THE PROBLEM: Where does "pink" appear in the data? Return each line that holds it.

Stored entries
※ ※ ※

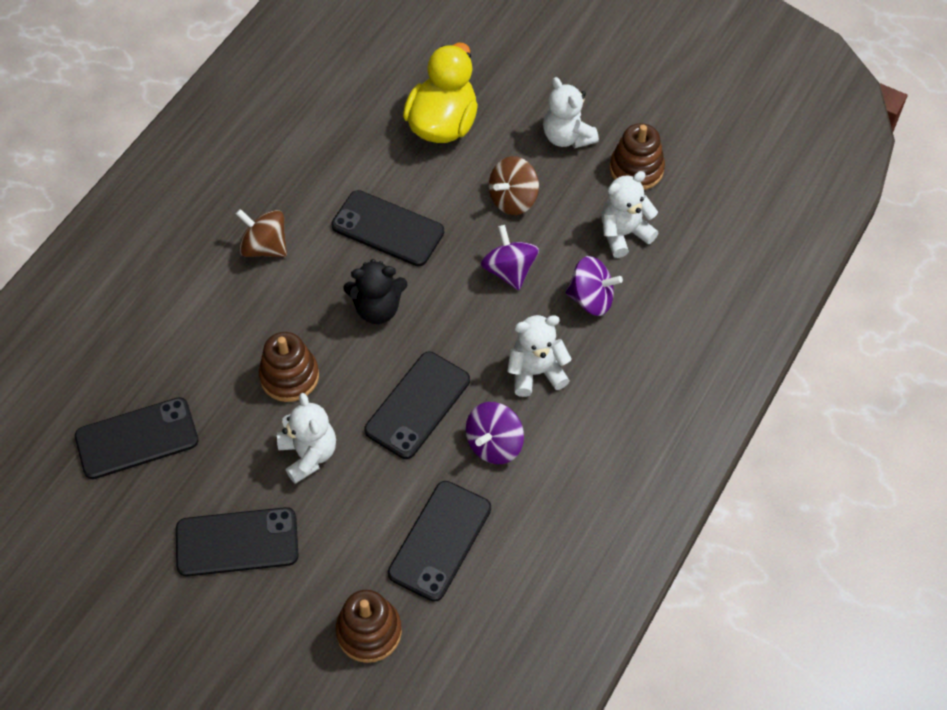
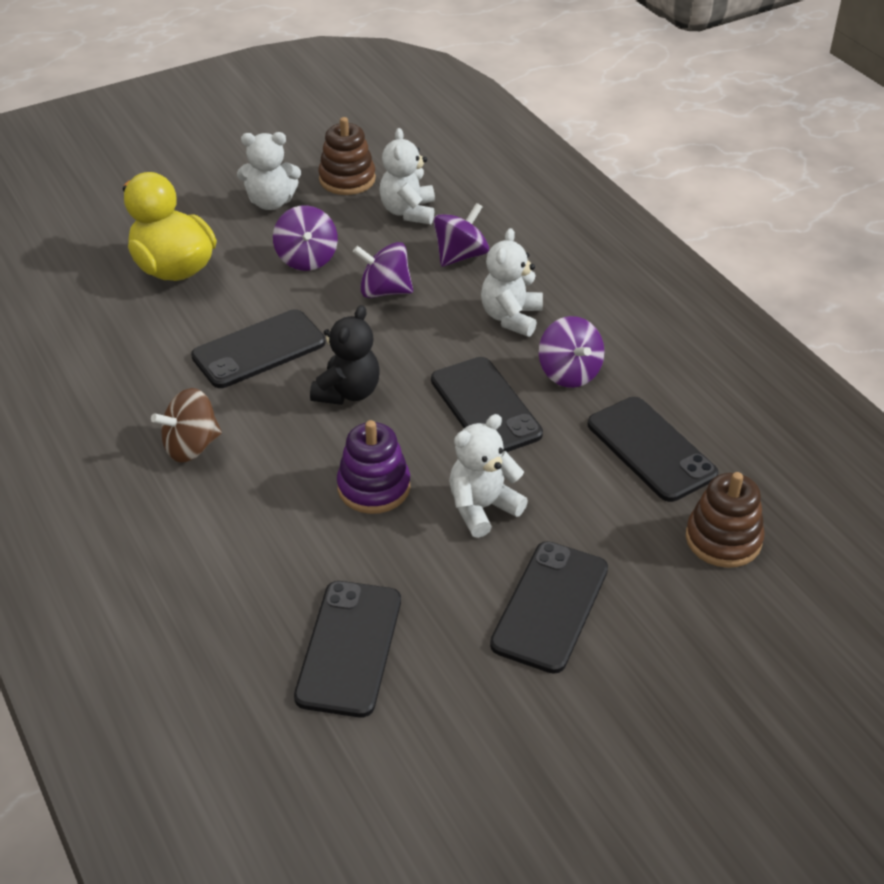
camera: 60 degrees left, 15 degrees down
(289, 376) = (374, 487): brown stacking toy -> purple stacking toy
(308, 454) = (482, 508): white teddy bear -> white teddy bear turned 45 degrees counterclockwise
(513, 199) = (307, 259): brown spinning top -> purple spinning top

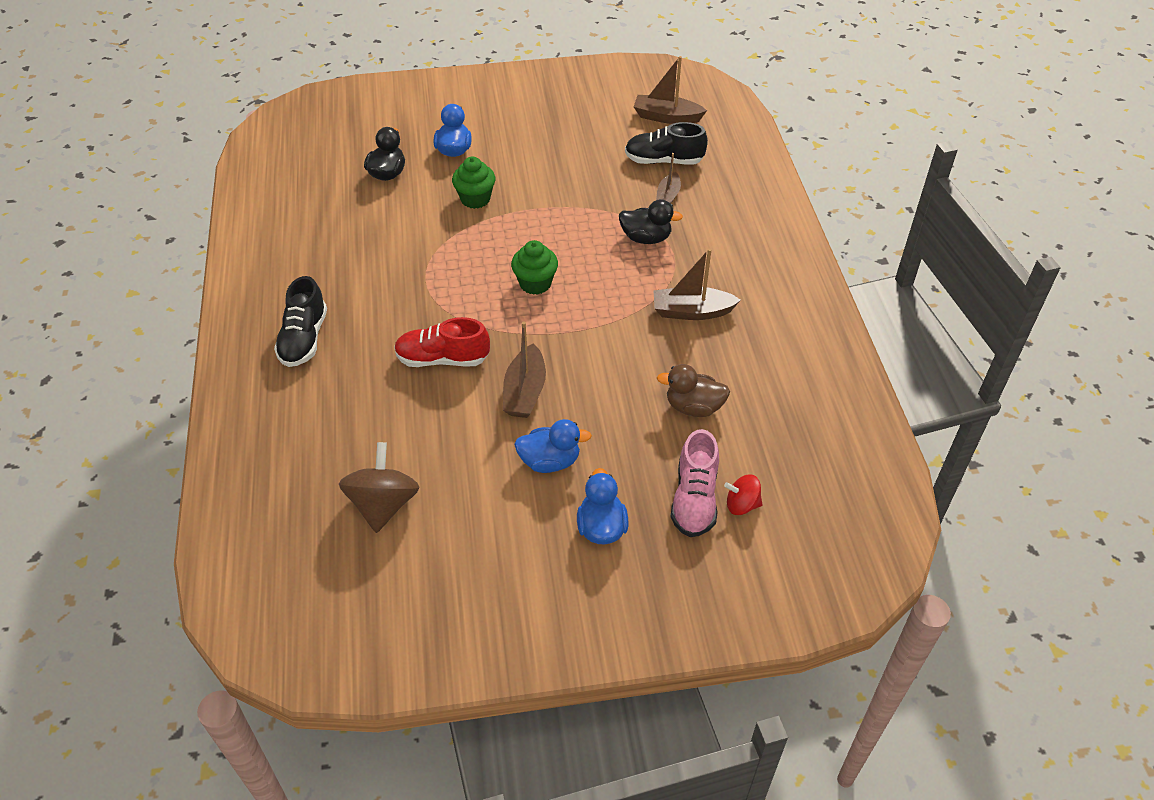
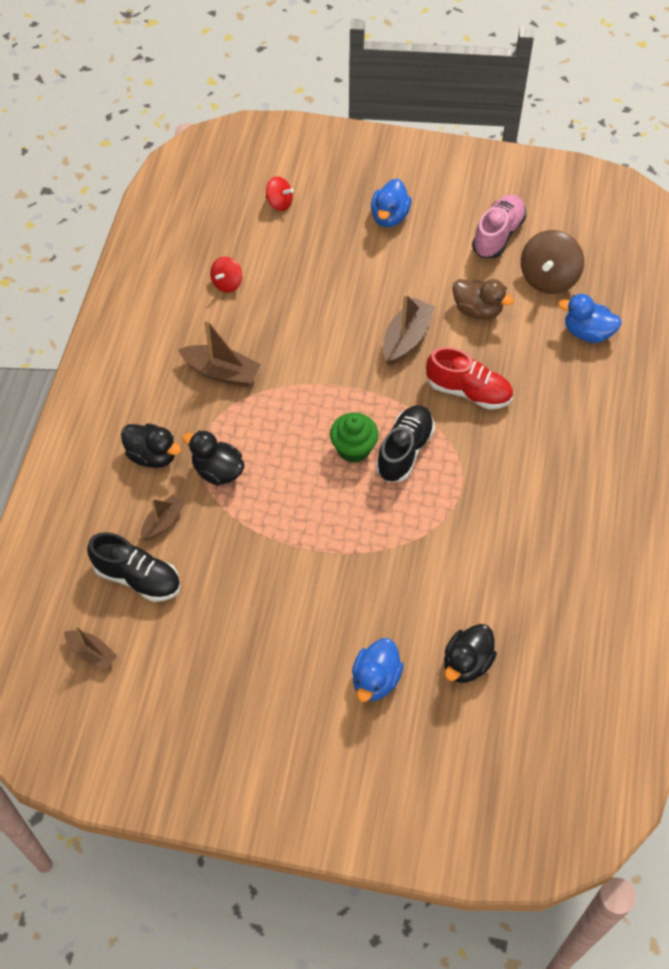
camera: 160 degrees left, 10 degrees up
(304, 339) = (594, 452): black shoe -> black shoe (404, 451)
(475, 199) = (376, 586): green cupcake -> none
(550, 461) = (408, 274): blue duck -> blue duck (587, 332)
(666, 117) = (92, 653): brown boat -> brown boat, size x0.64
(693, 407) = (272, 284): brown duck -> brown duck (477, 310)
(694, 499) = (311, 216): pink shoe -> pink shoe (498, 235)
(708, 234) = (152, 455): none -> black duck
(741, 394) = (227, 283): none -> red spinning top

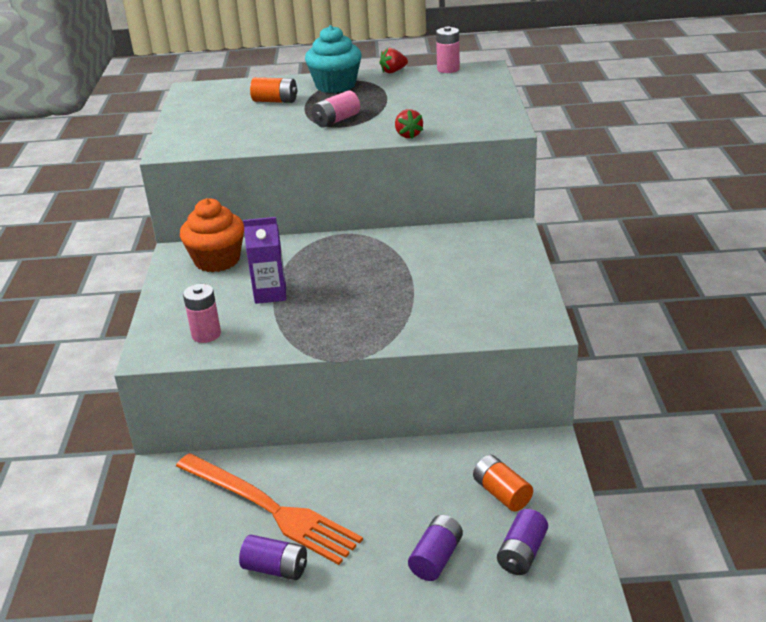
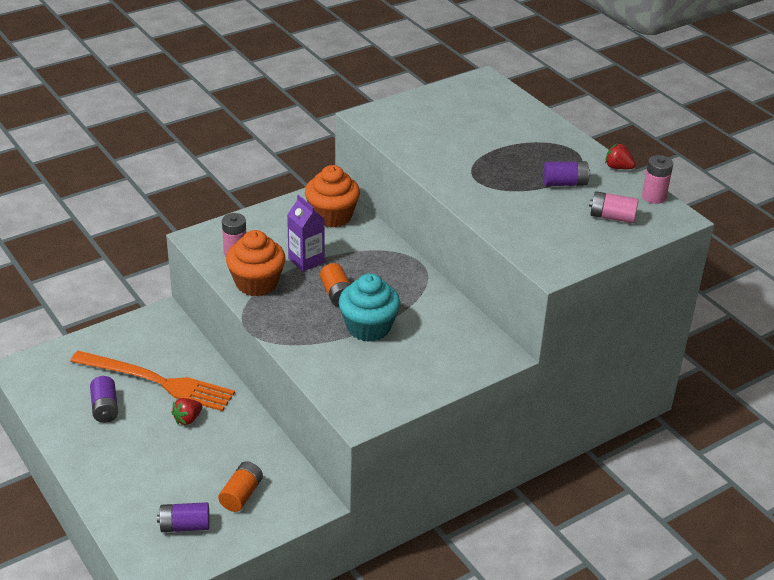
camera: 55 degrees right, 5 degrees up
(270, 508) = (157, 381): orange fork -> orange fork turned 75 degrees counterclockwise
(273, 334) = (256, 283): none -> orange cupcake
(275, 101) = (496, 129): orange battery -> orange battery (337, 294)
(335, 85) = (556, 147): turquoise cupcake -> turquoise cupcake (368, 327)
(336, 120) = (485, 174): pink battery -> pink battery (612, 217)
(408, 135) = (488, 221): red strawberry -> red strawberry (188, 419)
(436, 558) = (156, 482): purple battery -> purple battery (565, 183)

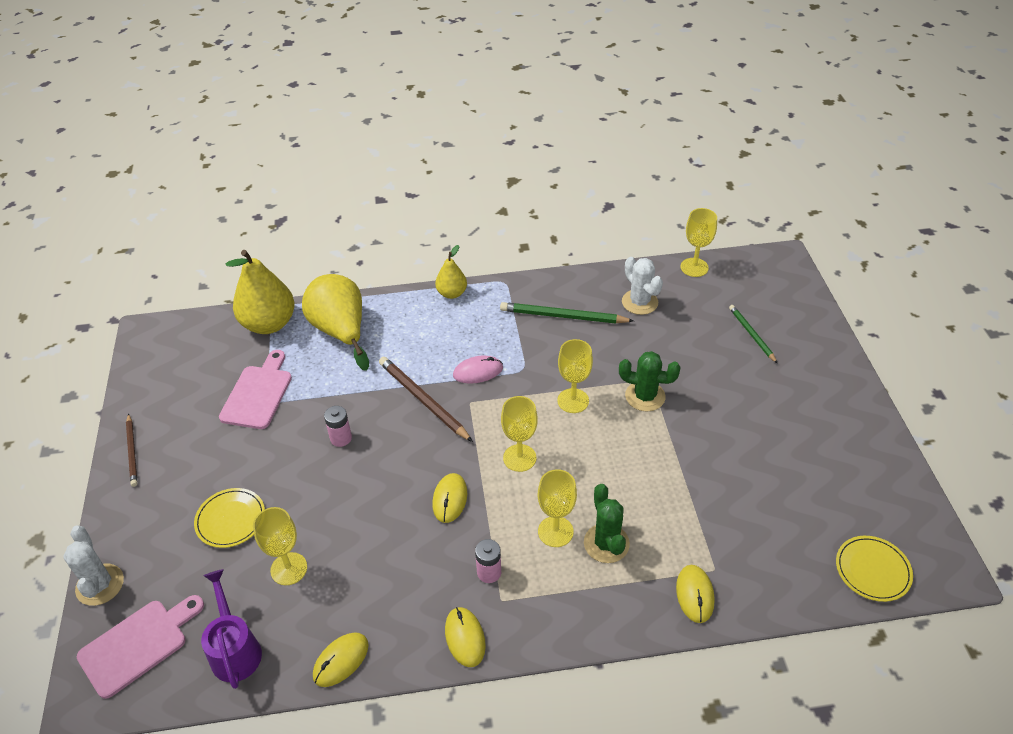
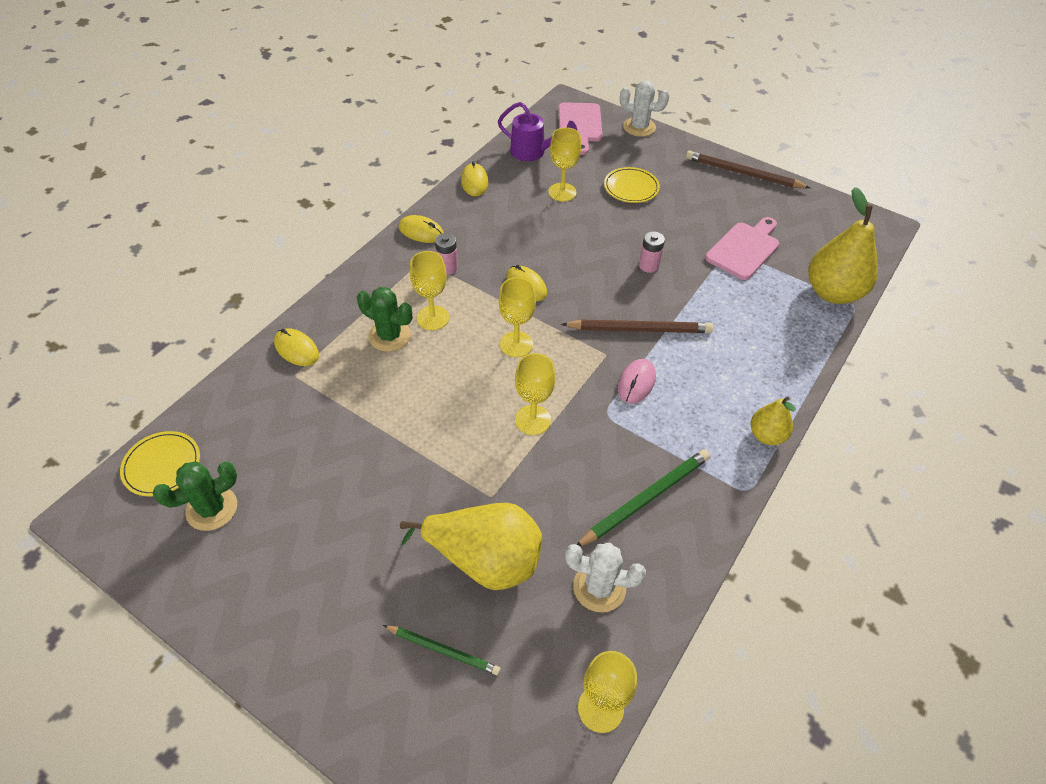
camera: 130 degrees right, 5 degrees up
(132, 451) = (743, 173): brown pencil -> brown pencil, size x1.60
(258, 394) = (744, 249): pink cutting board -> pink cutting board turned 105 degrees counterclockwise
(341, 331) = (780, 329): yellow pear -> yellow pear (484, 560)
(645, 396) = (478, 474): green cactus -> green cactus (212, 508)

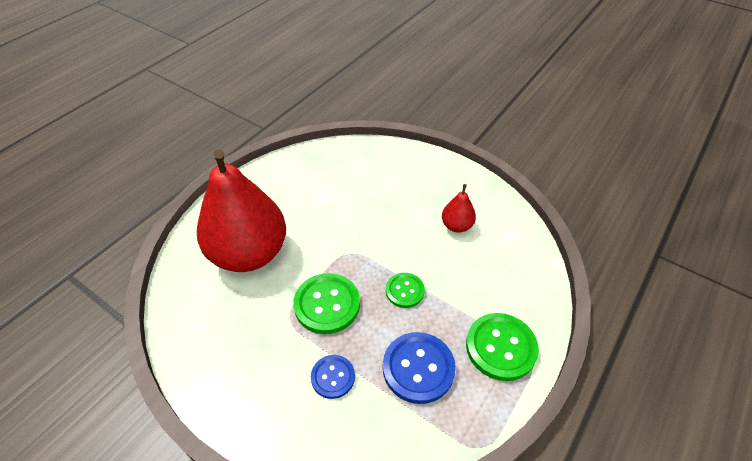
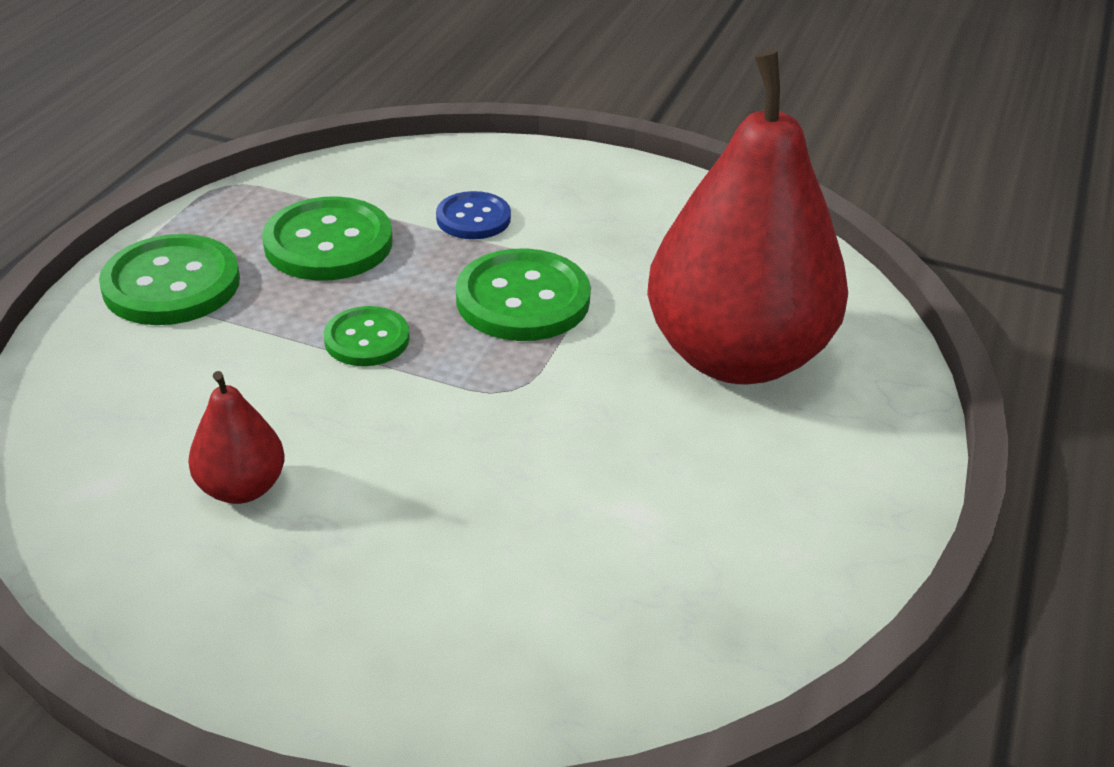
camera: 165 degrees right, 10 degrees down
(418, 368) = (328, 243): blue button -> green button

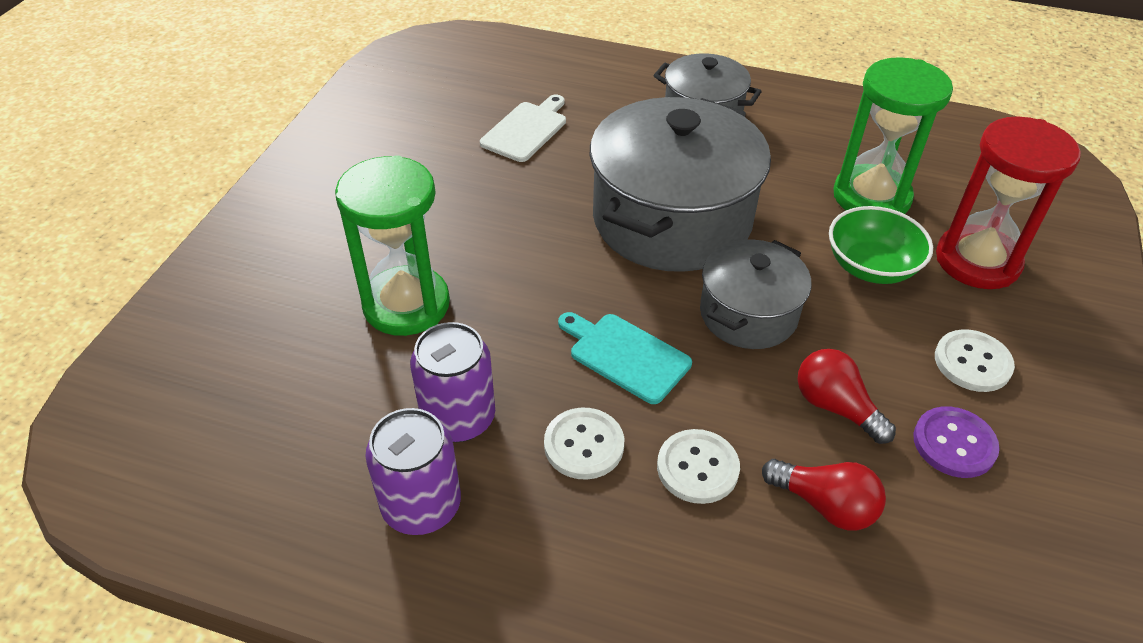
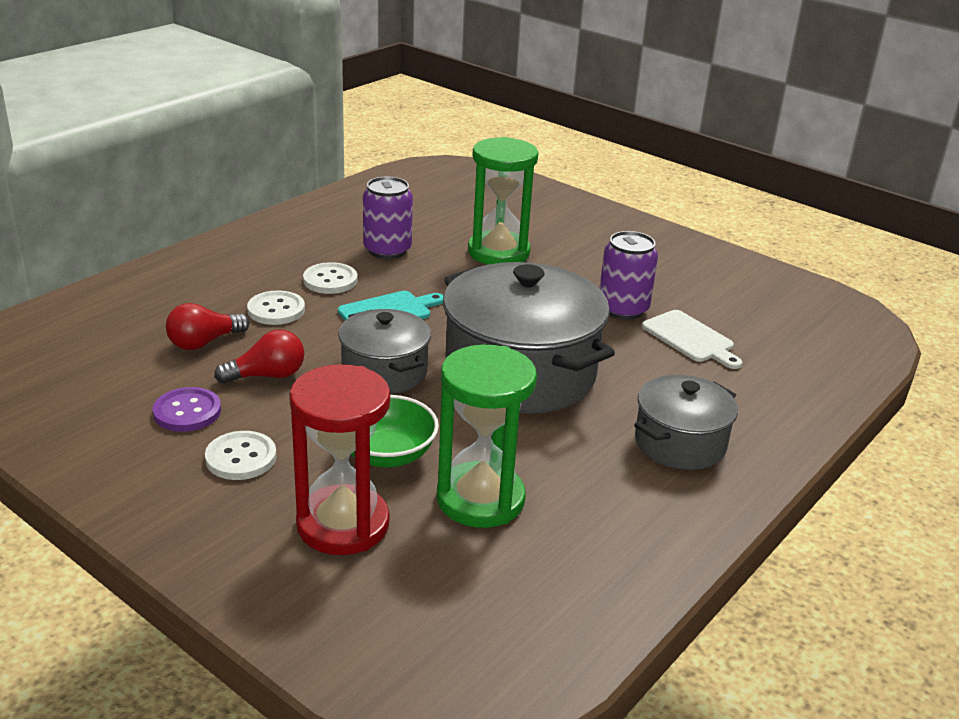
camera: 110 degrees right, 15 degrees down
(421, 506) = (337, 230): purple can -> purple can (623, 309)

※ ※ ※

REPLY TO THE TASK:
(694, 499) = (311, 216): pink shoe -> pink shoe (498, 235)
(336, 120) = (485, 174): pink battery -> pink battery (612, 217)
(258, 394) = (744, 249): pink cutting board -> pink cutting board turned 105 degrees counterclockwise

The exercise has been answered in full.